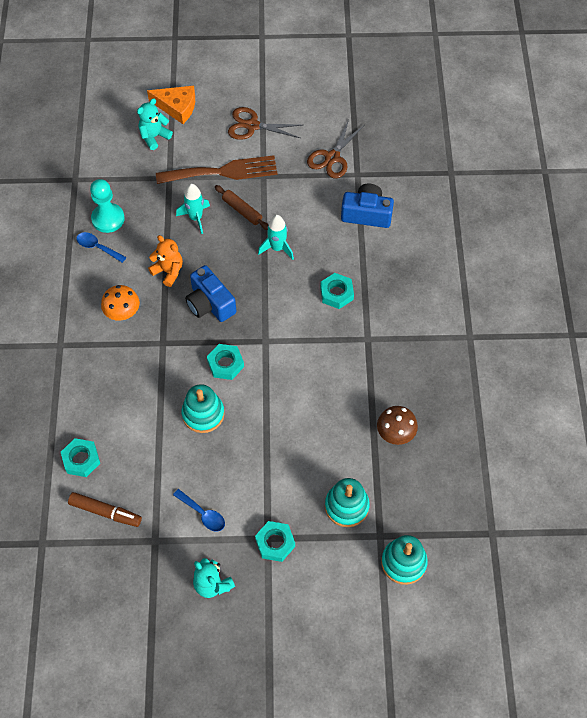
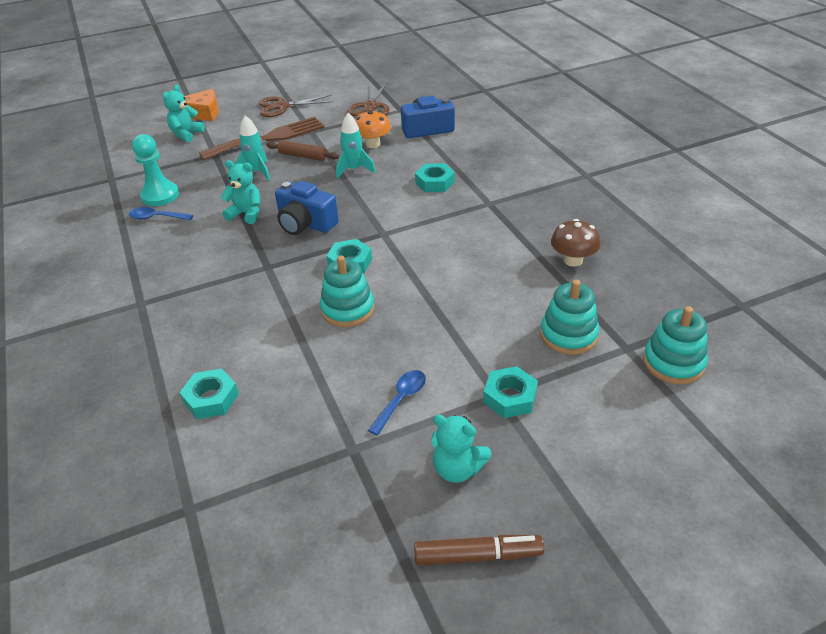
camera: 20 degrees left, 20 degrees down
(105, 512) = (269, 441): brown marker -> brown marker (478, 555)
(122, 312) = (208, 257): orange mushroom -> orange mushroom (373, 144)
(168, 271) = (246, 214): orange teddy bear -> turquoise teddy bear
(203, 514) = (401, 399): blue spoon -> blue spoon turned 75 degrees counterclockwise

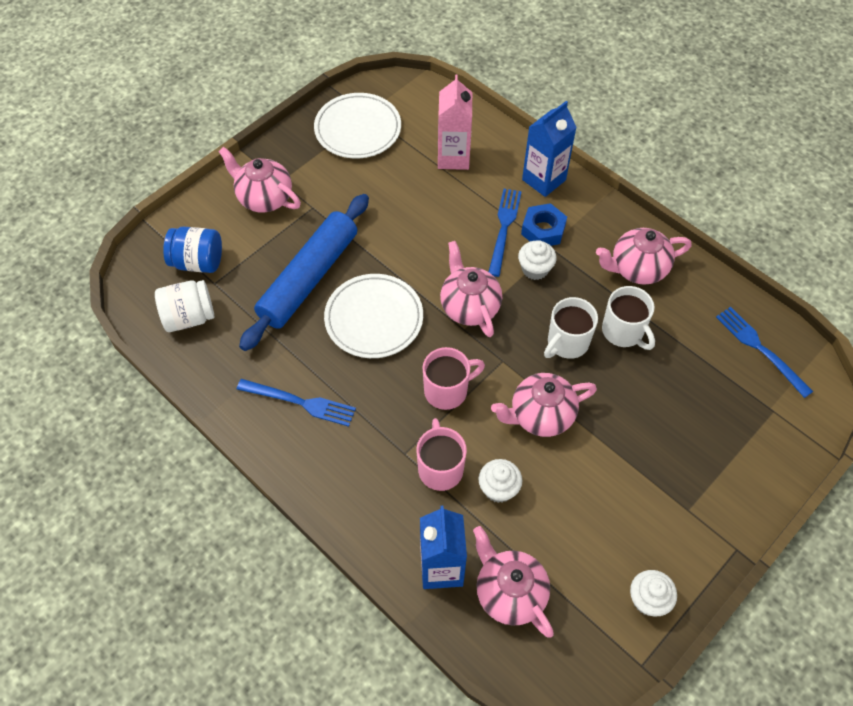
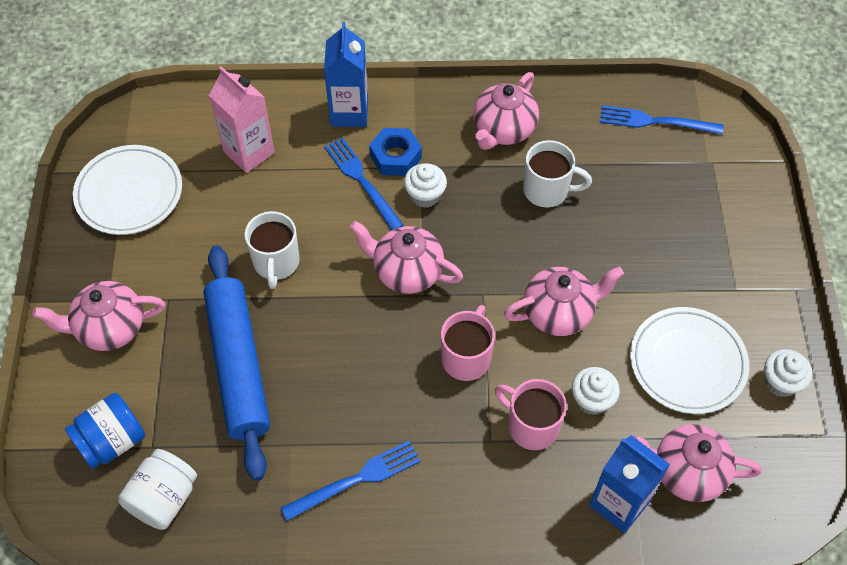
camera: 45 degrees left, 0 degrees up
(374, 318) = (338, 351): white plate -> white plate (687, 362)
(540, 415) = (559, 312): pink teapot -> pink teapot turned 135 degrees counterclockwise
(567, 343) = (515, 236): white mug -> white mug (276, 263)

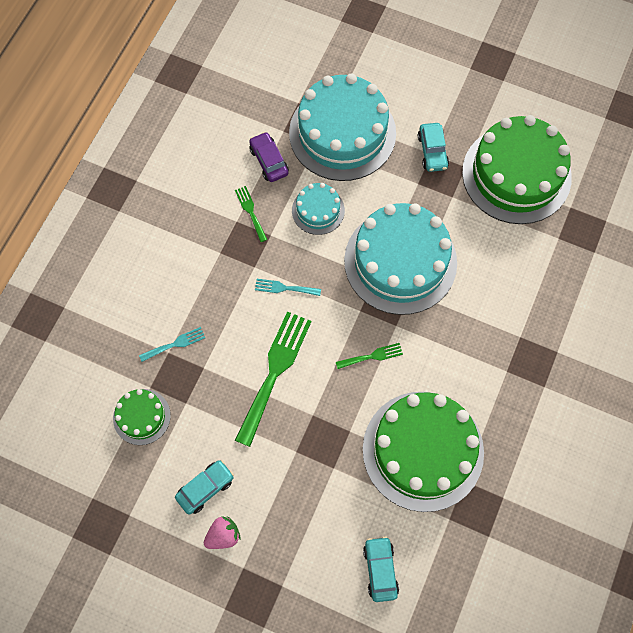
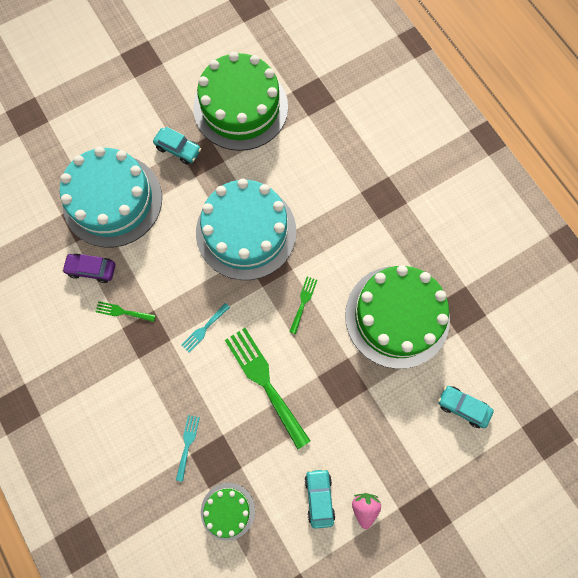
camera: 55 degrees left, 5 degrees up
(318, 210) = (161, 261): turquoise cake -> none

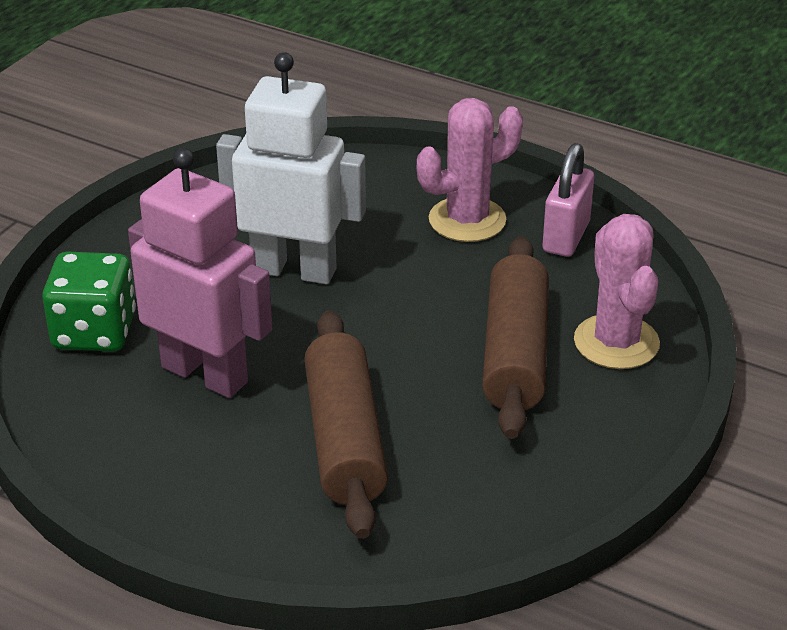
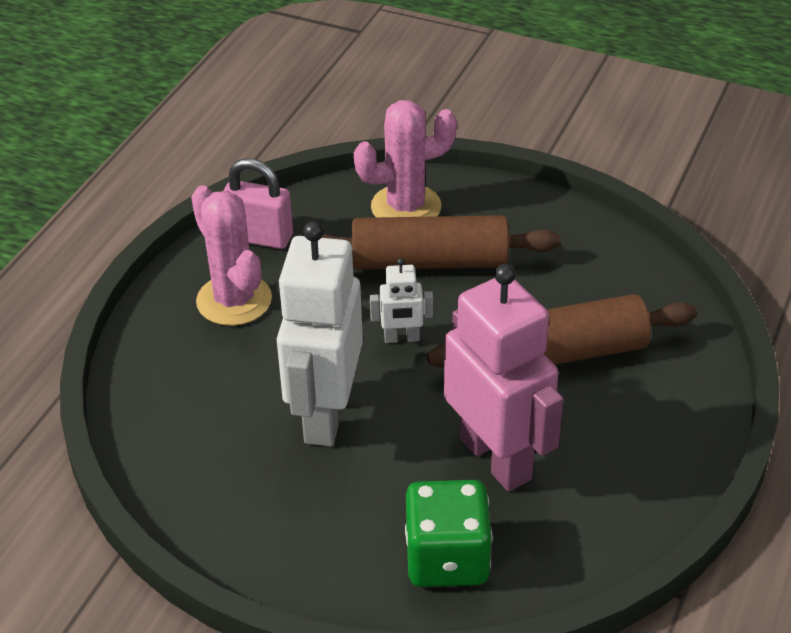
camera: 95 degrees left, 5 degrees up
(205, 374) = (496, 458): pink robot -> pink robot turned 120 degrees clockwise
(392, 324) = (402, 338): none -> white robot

------------------------------------------------------------------------

● WORK TO BE COMPLETED
Return each line from the material that includes the string "pink".

● ANSWER BOX
(540, 415) = (559, 312): pink teapot -> pink teapot turned 135 degrees counterclockwise
(205, 374) = (496, 458): pink robot -> pink robot turned 120 degrees clockwise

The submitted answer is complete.